▶ [What this task involves]: After locating the line that contains "The crayon [violet]", restate it and each later line word for word through the end of the records.

[Data records]
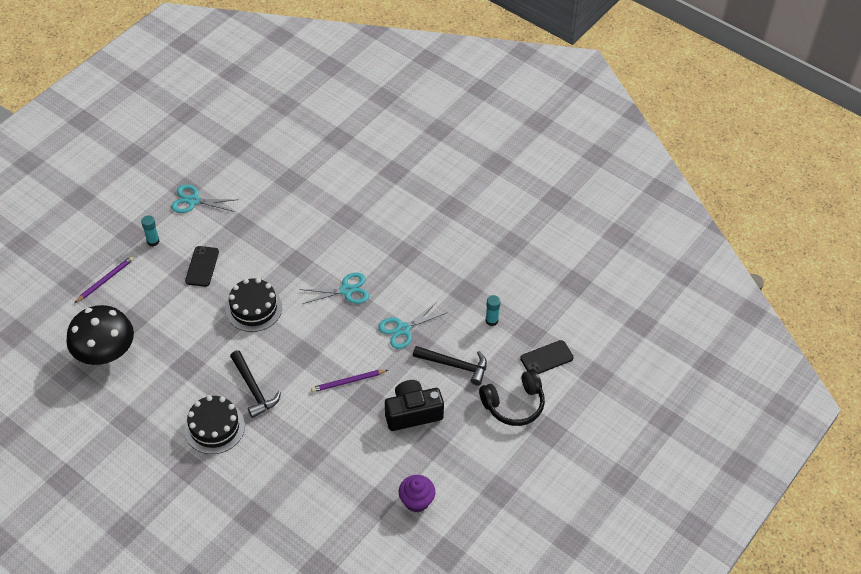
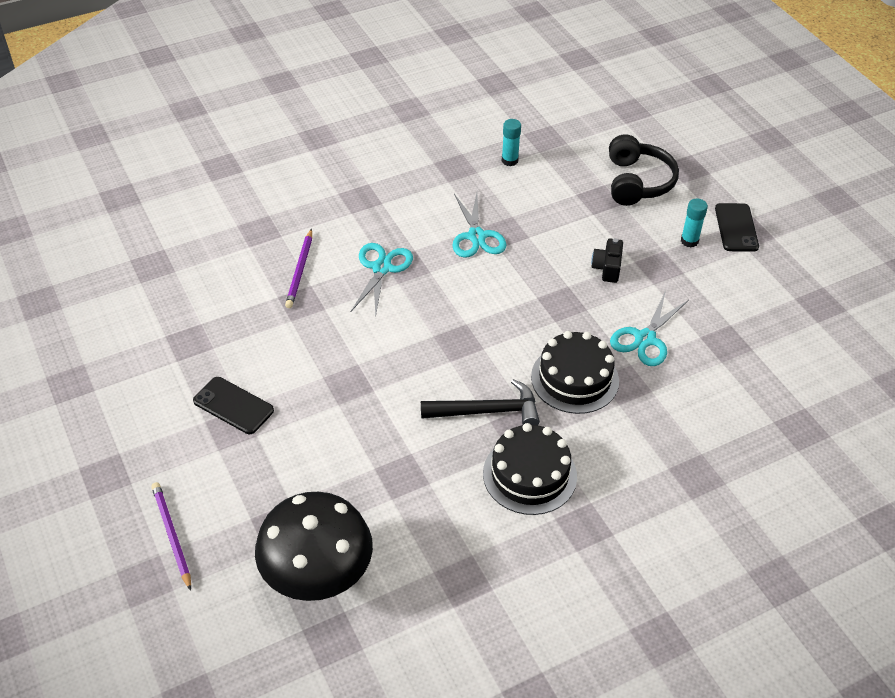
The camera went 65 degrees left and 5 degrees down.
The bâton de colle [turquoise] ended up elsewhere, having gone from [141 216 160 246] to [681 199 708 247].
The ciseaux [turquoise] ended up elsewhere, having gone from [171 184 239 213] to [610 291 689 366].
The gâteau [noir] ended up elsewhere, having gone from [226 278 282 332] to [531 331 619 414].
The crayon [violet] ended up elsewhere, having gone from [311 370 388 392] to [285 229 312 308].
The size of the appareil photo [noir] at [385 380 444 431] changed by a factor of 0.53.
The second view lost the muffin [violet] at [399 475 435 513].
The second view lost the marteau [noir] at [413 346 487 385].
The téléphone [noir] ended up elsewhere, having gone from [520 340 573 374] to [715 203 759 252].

▶ [Exercise answer]:
The crayon [violet] ended up elsewhere, having gone from [311 370 388 392] to [285 229 312 308].
The size of the appareil photo [noir] at [385 380 444 431] changed by a factor of 0.53.
The second view lost the muffin [violet] at [399 475 435 513].
The second view lost the marteau [noir] at [413 346 487 385].
The téléphone [noir] ended up elsewhere, having gone from [520 340 573 374] to [715 203 759 252].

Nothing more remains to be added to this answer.